**Dataset**

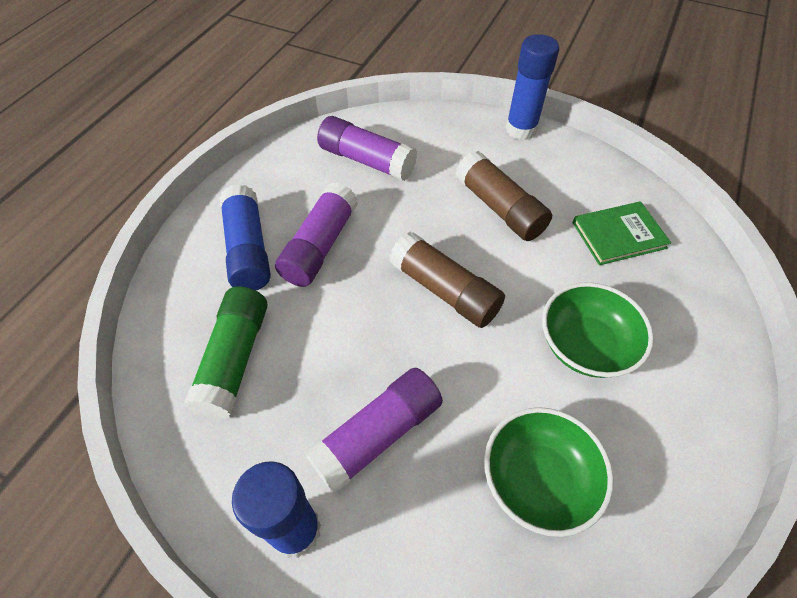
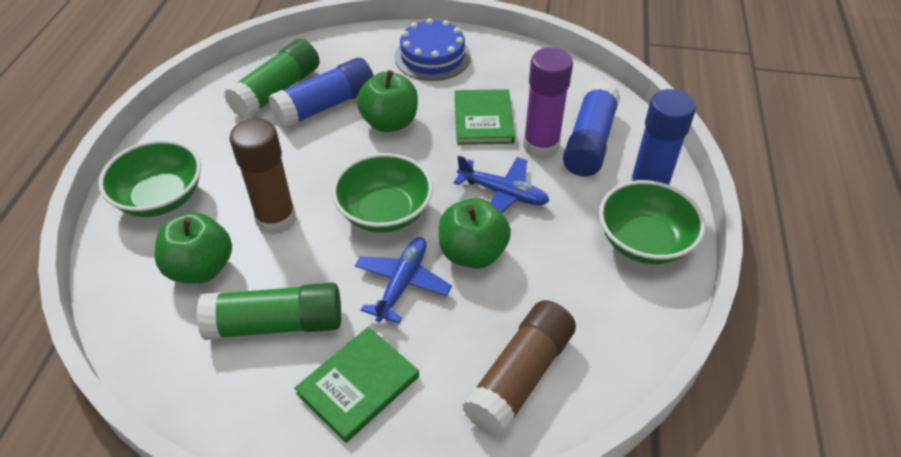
blue cake: 0 -> 1
blue plane: 0 -> 2
green apple: 0 -> 3
green book: 1 -> 2
green bowl: 2 -> 3
green glue stick: 1 -> 2
purple glue stick: 3 -> 1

**Directions for this task**
Could you print the listing above exactly, without the pictures?

**Response area**
blue cake: 0 -> 1
blue plane: 0 -> 2
green apple: 0 -> 3
green book: 1 -> 2
green bowl: 2 -> 3
green glue stick: 1 -> 2
purple glue stick: 3 -> 1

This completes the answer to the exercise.